Aim of the task.
A word-for-word copy of every entry below is required; the images do not belong in it.

Provided information.
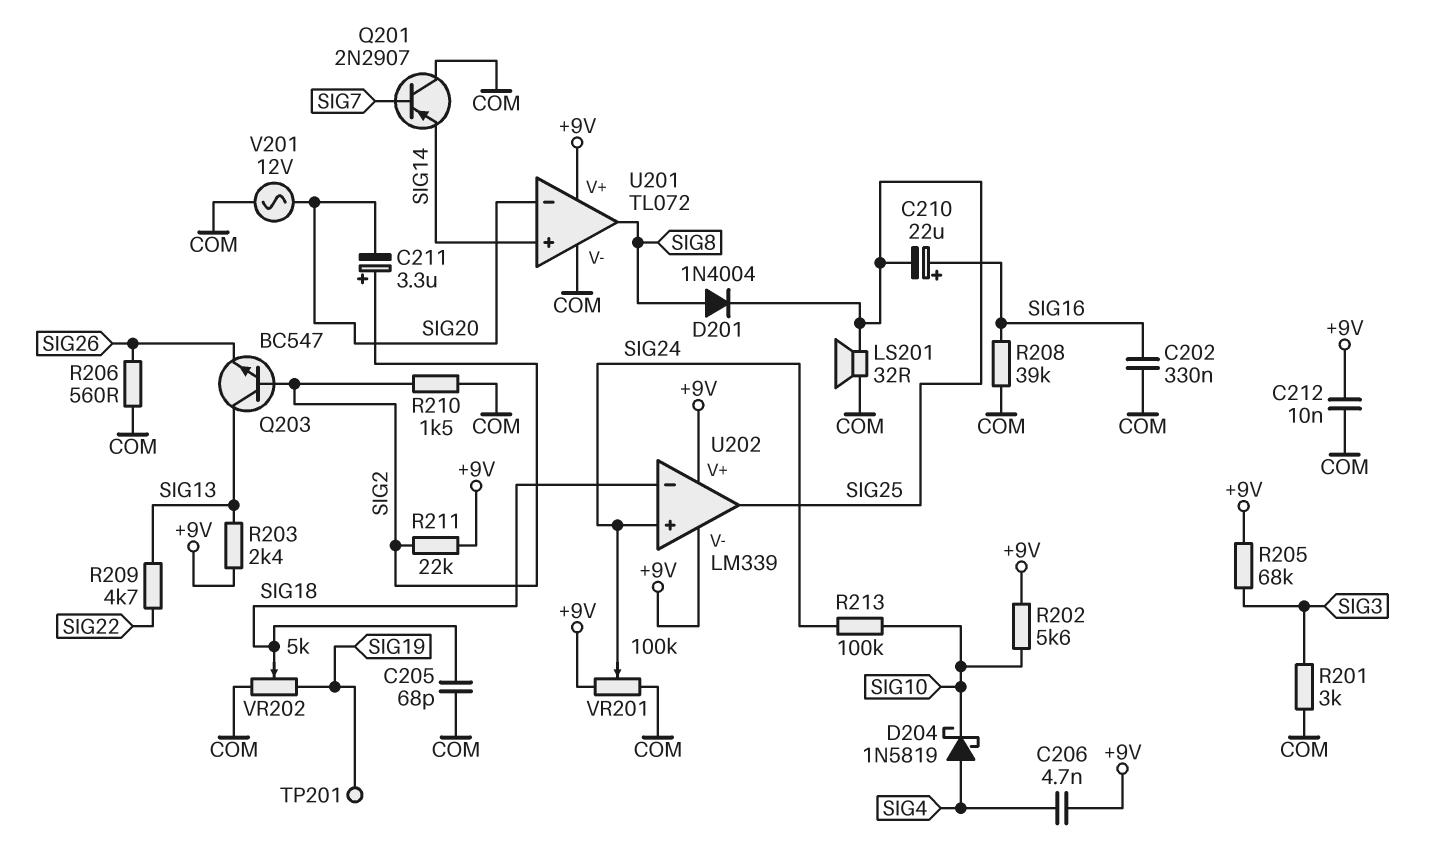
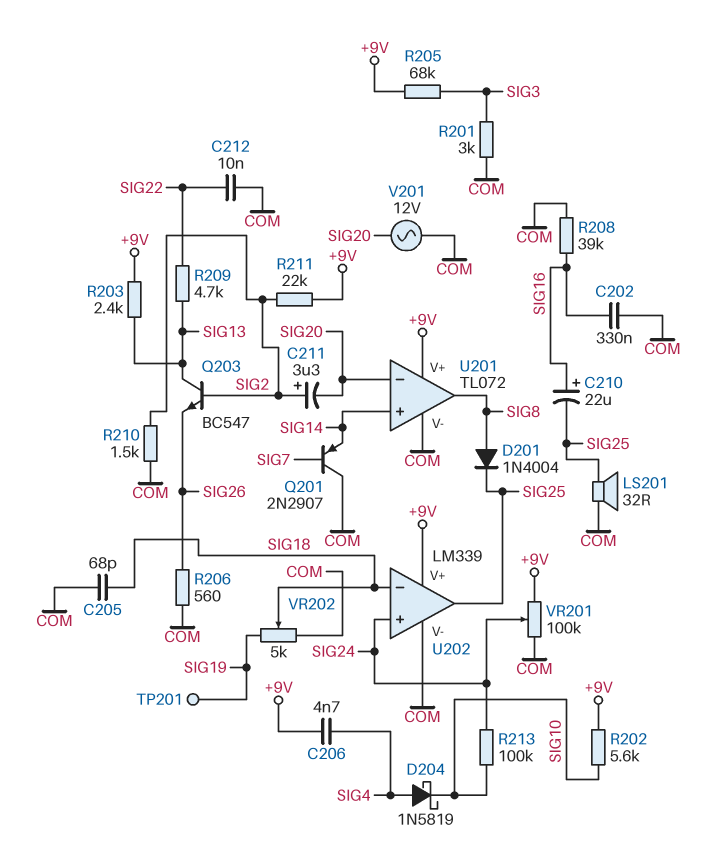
C212: 10nF (+9V, COM) -> 10nF (COM, SIG22)
U202 pin V-: +9V -> COM

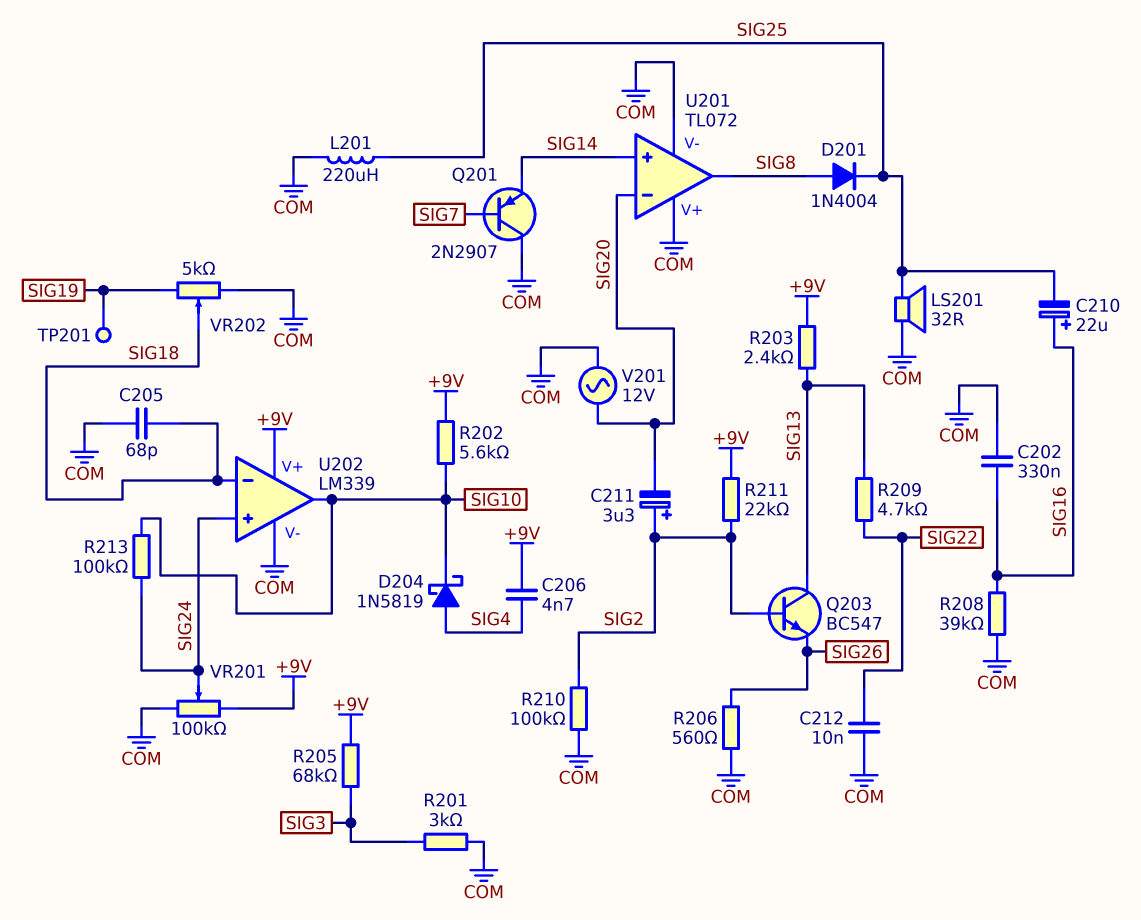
L201: none -> 220uH (COM, SIG25)
R210: 1.5k (COM, SIG2) -> 100k (COM, SIG2)
U201 pin V+: +9V -> COM
U202 pin out: SIG25 -> SIG10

Your response.
C212: 10nF (+9V, COM) -> 10nF (COM, SIG22)
U202 pin V-: +9V -> COM

L201: none -> 220uH (COM, SIG25)
R210: 1.5k (COM, SIG2) -> 100k (COM, SIG2)
U201 pin V+: +9V -> COM
U202 pin out: SIG25 -> SIG10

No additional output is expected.